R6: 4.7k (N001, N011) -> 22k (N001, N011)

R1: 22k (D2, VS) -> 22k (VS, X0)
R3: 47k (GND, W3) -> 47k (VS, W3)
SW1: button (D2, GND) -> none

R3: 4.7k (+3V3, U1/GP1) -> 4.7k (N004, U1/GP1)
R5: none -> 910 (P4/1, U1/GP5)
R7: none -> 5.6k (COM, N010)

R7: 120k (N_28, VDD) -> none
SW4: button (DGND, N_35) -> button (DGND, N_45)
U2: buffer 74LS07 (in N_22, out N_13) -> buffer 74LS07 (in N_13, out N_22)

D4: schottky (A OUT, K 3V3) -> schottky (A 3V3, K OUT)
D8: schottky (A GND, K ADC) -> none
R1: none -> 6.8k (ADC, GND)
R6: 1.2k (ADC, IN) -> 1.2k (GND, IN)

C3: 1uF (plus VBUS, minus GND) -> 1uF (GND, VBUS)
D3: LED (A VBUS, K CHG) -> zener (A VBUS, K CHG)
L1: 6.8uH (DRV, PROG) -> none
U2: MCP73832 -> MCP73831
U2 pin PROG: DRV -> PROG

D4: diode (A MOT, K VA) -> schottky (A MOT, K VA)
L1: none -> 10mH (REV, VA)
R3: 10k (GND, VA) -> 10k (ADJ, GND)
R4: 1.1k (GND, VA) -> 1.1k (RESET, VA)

* * * * * * * * *

Find "C3: 1uF (plus" in the records above. Repeat its line and every later line exactly, through the last one.

== Your solution ==
C3: 1uF (plus VBUS, minus GND) -> 1uF (GND, VBUS)
D3: LED (A VBUS, K CHG) -> zener (A VBUS, K CHG)
L1: 6.8uH (DRV, PROG) -> none
U2: MCP73832 -> MCP73831
U2 pin PROG: DRV -> PROG

D4: diode (A MOT, K VA) -> schottky (A MOT, K VA)
L1: none -> 10mH (REV, VA)
R3: 10k (GND, VA) -> 10k (ADJ, GND)
R4: 1.1k (GND, VA) -> 1.1k (RESET, VA)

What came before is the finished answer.